WHAT TO DO:
Copy the records below word for word, leaving out the pictures.

EXERCISE MATERIAL:
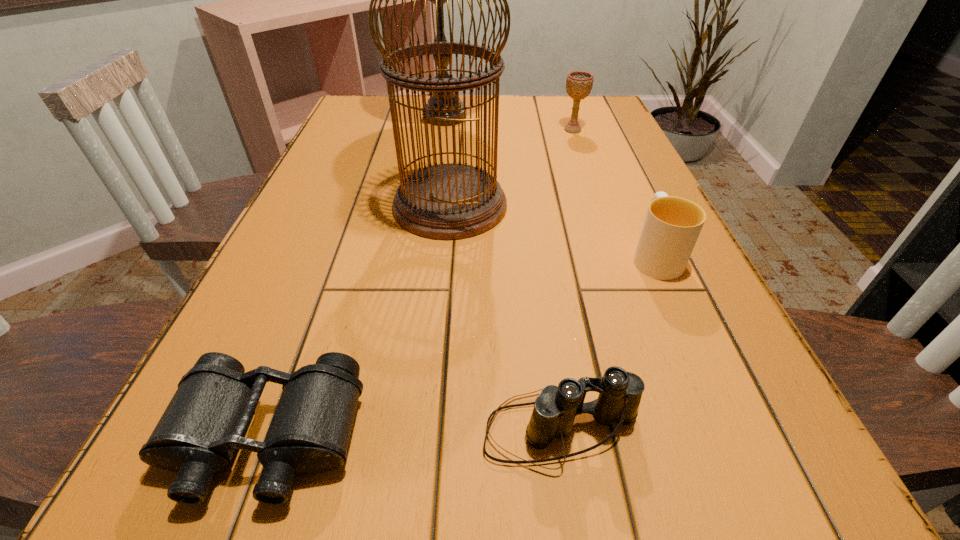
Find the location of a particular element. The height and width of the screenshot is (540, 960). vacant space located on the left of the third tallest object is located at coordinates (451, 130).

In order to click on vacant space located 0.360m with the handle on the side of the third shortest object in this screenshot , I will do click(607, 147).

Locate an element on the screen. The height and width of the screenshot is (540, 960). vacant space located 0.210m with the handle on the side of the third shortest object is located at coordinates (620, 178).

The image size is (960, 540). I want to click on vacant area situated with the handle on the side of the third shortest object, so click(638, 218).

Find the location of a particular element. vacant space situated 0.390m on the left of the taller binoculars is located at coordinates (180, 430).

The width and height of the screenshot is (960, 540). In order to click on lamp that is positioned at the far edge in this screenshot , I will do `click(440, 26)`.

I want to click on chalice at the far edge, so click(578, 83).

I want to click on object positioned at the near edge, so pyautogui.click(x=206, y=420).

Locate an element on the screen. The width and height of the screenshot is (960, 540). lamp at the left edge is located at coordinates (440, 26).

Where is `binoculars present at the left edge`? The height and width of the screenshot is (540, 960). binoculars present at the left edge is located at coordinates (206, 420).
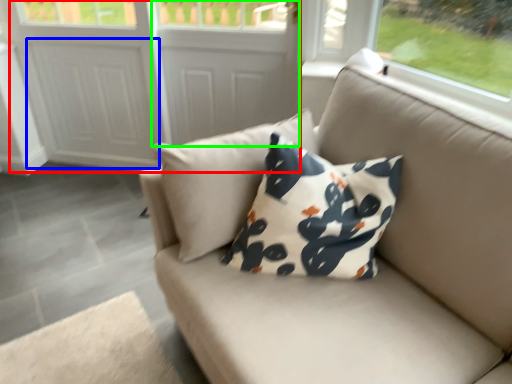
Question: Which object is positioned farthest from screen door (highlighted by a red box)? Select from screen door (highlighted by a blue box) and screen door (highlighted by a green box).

SOLUTION:
Find the location of a particular element. The height and width of the screenshot is (540, 960). vacant space located on the left of the third tallest object is located at coordinates (451, 130).

In order to click on vacant space located 0.360m with the handle on the side of the third shortest object in this screenshot , I will do click(607, 147).

Locate an element on the screen. The height and width of the screenshot is (540, 960). vacant space located 0.210m with the handle on the side of the third shortest object is located at coordinates (620, 178).

The image size is (960, 540). I want to click on vacant area situated with the handle on the side of the third shortest object, so click(638, 218).

Find the location of a particular element. vacant space situated 0.390m on the left of the taller binoculars is located at coordinates (180, 430).

The width and height of the screenshot is (960, 540). In order to click on lamp that is positioned at the far edge in this screenshot , I will do `click(440, 26)`.

I want to click on chalice at the far edge, so click(578, 83).

I want to click on object positioned at the near edge, so pyautogui.click(x=206, y=420).

Locate an element on the screen. The width and height of the screenshot is (960, 540). lamp at the left edge is located at coordinates (440, 26).

Where is `binoculars present at the left edge`? The height and width of the screenshot is (540, 960). binoculars present at the left edge is located at coordinates (206, 420).
Question: Which object is positioned farthest from screen door (highlighted by a red box)? Select from screen door (highlighted by a blue box) and screen door (highlighted by a green box).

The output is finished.